[[ INPUT DATA open ]]

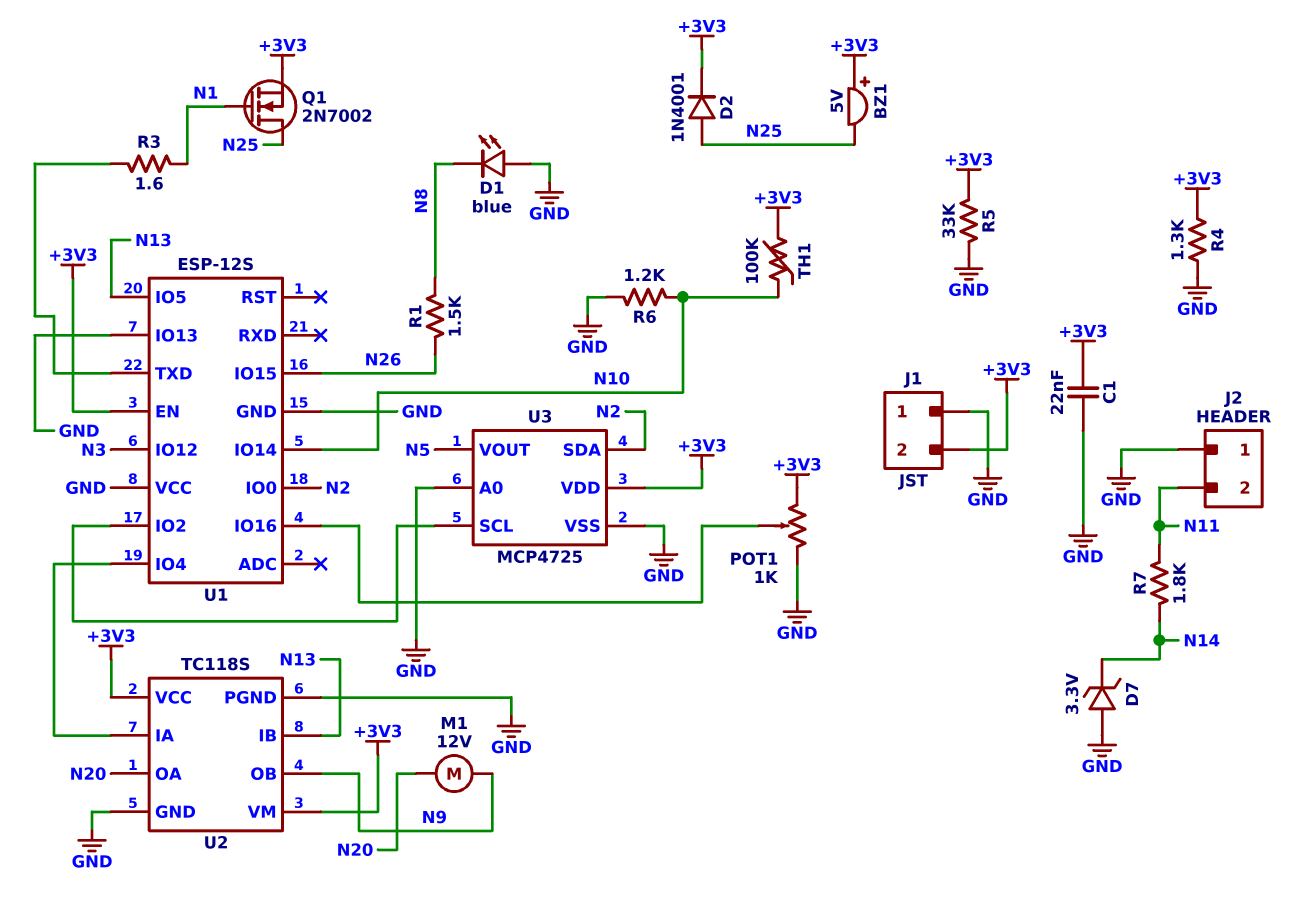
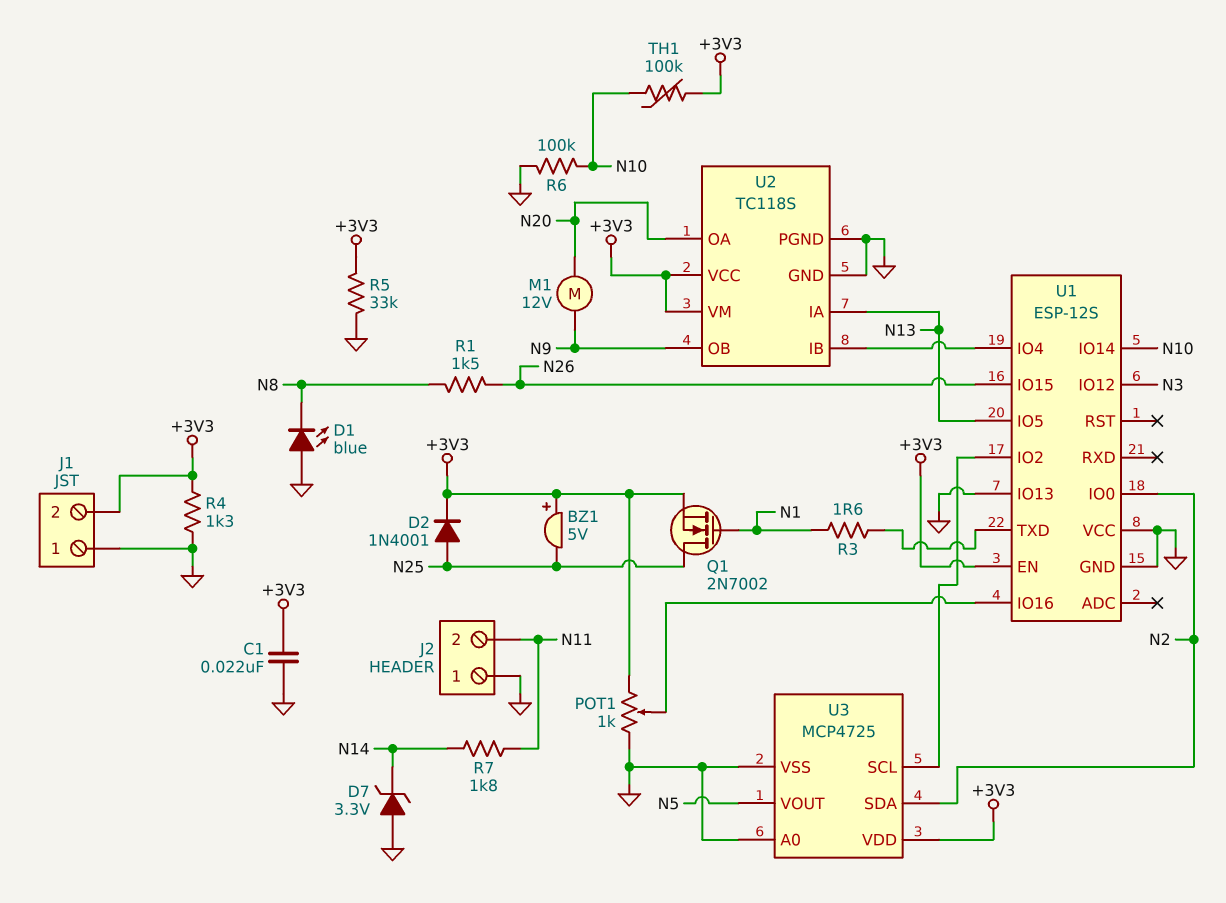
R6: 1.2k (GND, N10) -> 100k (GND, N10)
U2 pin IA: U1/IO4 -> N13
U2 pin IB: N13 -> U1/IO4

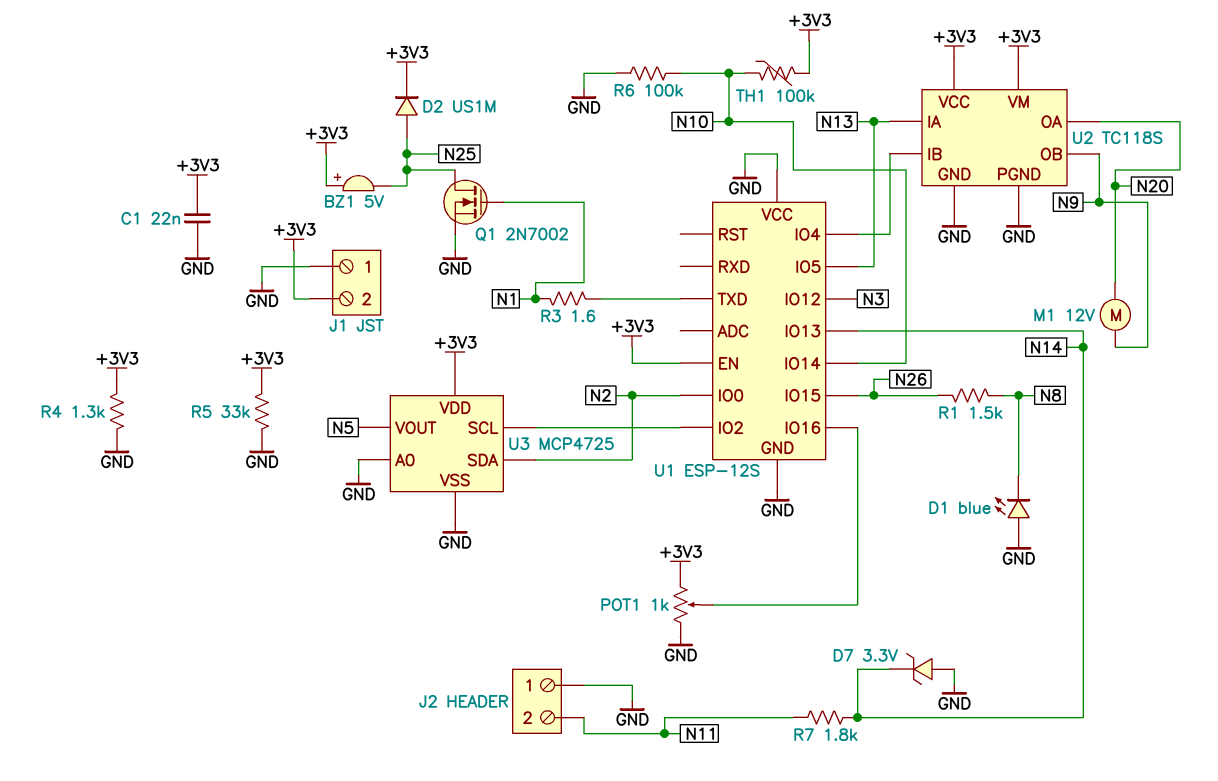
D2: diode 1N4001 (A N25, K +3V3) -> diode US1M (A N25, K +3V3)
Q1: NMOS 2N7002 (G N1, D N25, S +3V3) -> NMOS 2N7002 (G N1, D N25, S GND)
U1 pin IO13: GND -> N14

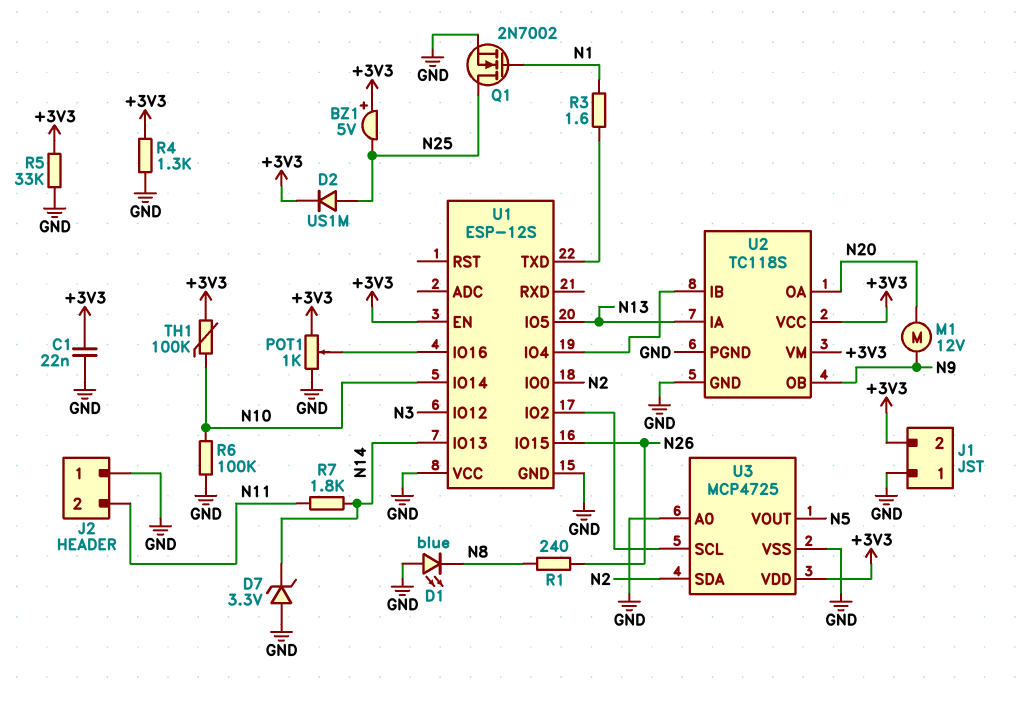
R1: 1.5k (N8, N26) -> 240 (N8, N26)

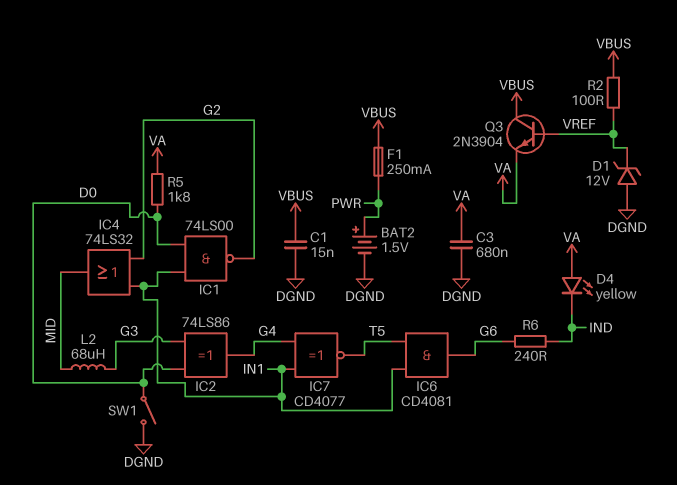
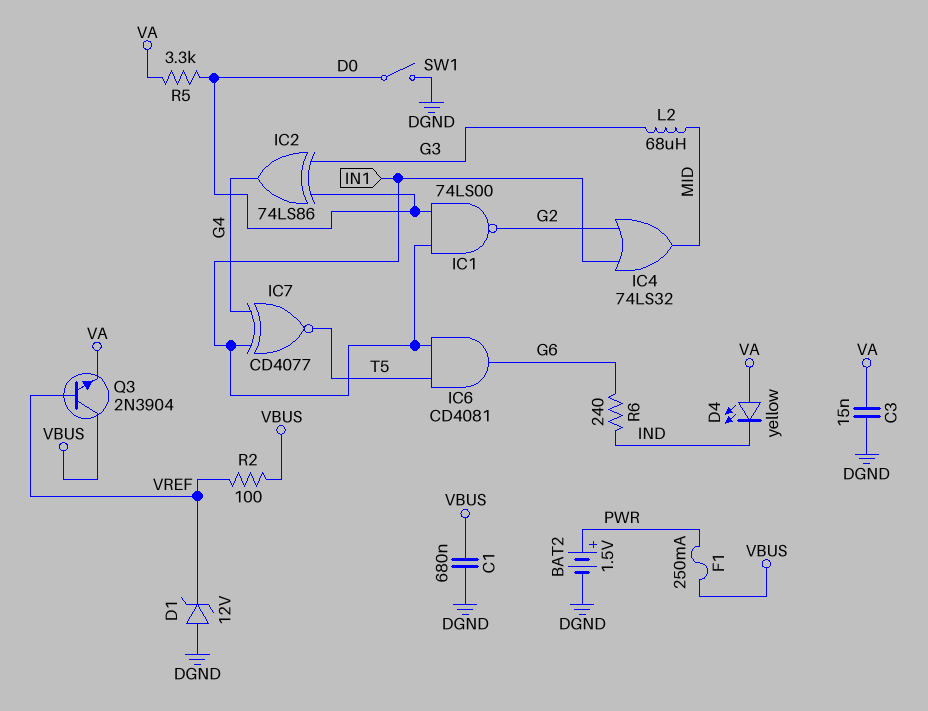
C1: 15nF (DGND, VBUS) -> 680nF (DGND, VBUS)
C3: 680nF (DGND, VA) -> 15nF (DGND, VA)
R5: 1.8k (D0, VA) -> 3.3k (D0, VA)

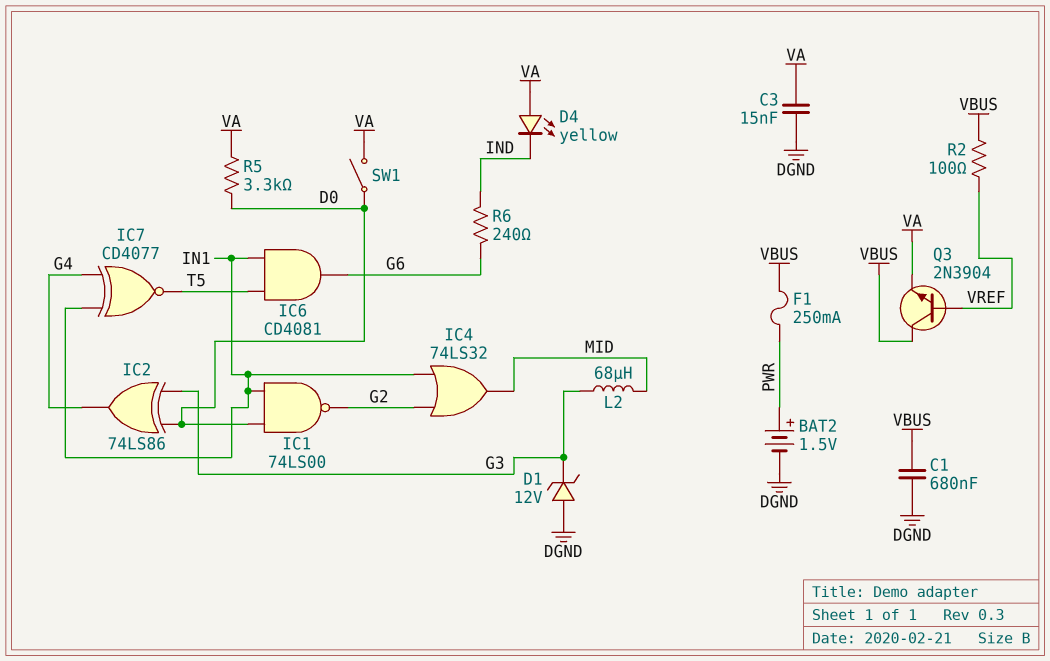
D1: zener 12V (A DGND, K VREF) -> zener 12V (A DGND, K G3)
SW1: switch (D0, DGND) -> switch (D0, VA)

[[ INPUT DATA closed ]]

TASK DETAILS: What lines in the records above include the string "DGND"? Copy each one.

ANSWER SPACE:
C1: 15nF (DGND, VBUS) -> 680nF (DGND, VBUS)
C3: 680nF (DGND, VA) -> 15nF (DGND, VA)
D1: zener 12V (A DGND, K VREF) -> zener 12V (A DGND, K G3)
SW1: switch (D0, DGND) -> switch (D0, VA)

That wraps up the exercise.